• PROBLEM DETAILS: Below are the records; pull every line that includes "pink".

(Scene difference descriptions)
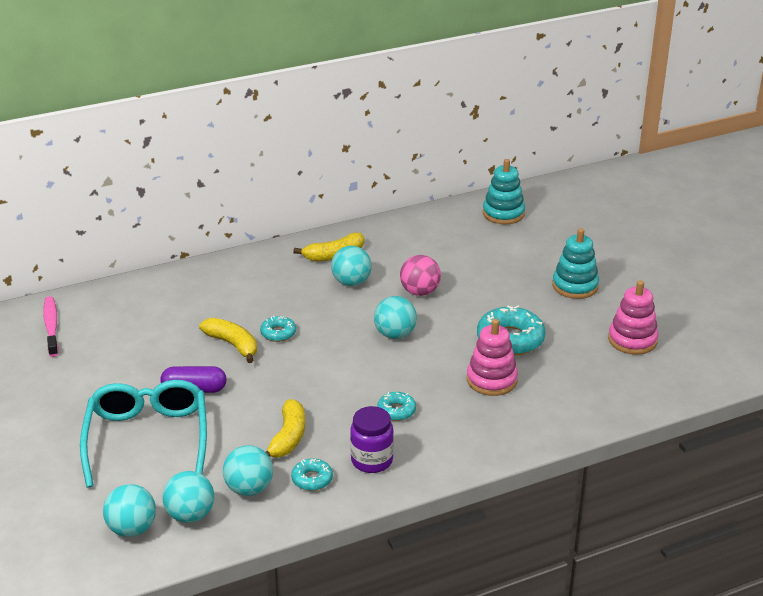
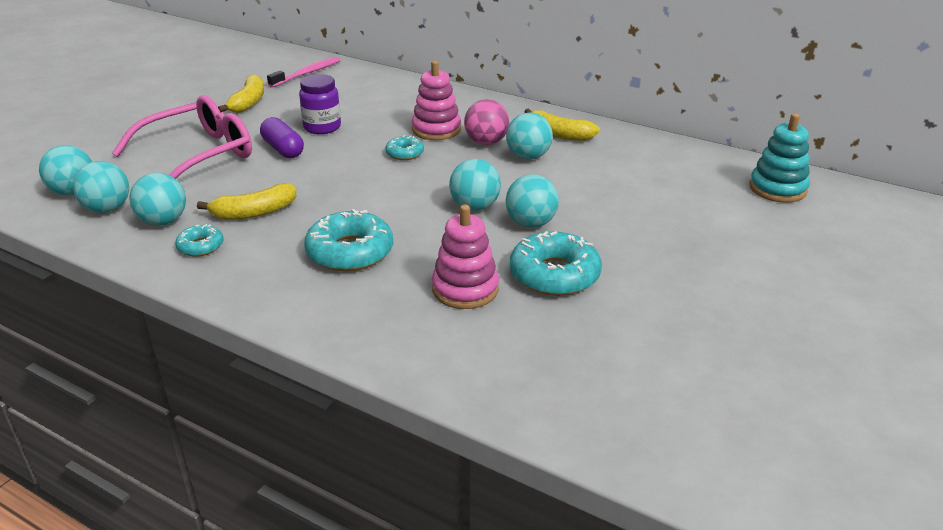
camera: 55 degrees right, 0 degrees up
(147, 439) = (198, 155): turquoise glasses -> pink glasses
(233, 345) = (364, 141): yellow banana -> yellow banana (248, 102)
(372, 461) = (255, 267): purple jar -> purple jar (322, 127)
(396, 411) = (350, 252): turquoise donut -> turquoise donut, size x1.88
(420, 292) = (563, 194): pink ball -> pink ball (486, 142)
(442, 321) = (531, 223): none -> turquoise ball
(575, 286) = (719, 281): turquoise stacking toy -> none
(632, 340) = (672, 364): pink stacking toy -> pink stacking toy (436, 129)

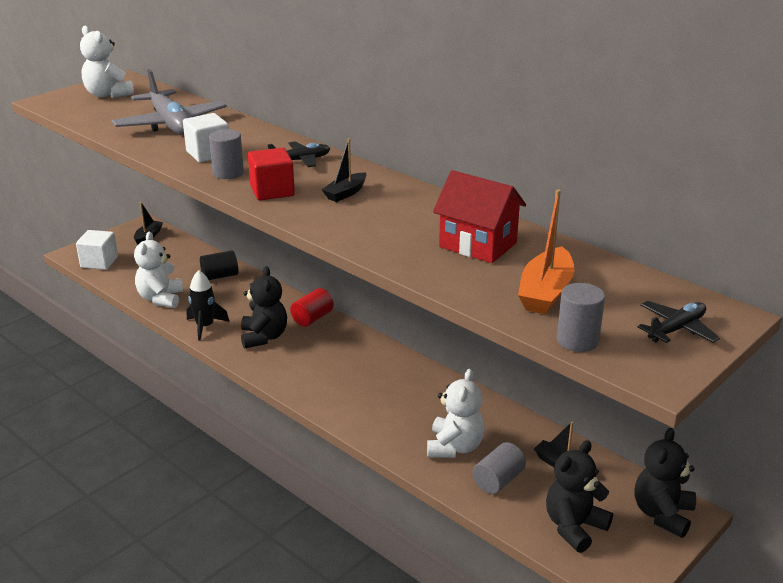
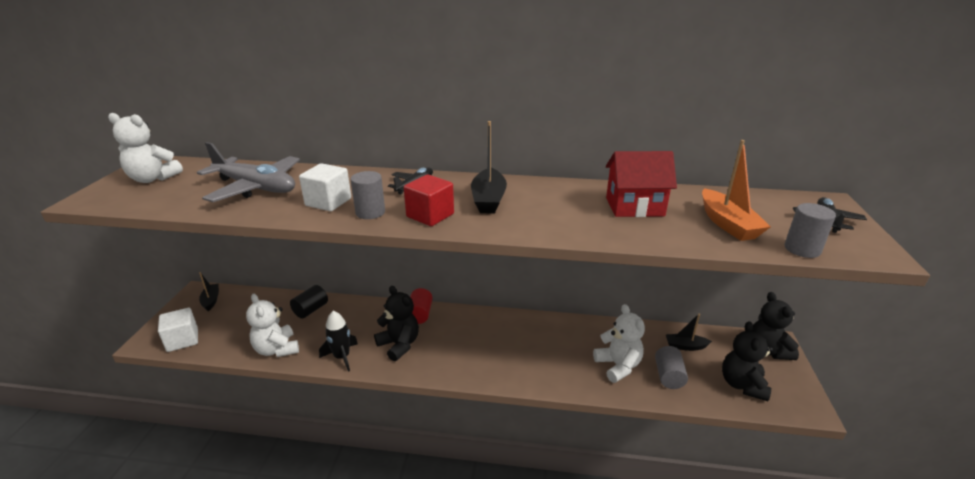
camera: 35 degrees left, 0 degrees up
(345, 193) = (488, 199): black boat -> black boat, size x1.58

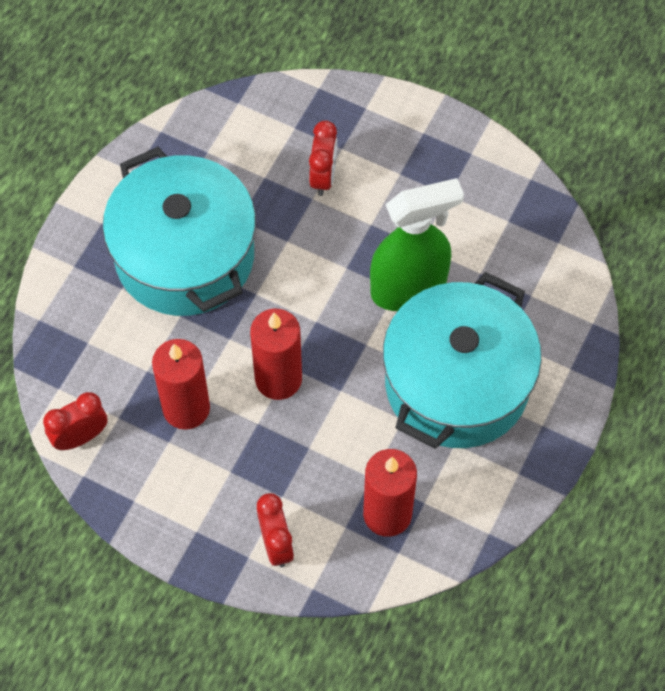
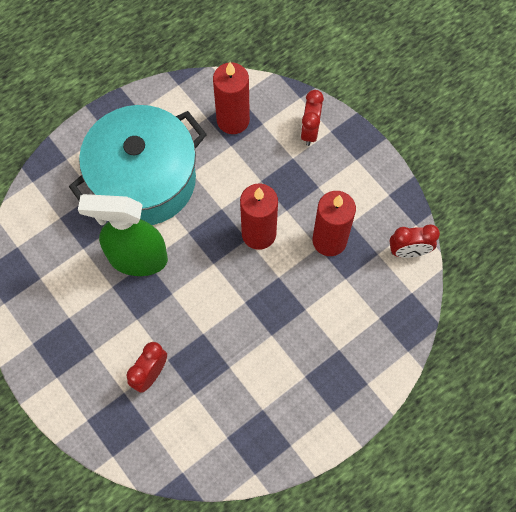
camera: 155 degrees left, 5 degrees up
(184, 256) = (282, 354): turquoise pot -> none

• OUTPUT FOR THIS TASK:
(147, 439) = (198, 155): turquoise glasses -> pink glasses
(420, 292) = (563, 194): pink ball -> pink ball (486, 142)
(632, 340) = (672, 364): pink stacking toy -> pink stacking toy (436, 129)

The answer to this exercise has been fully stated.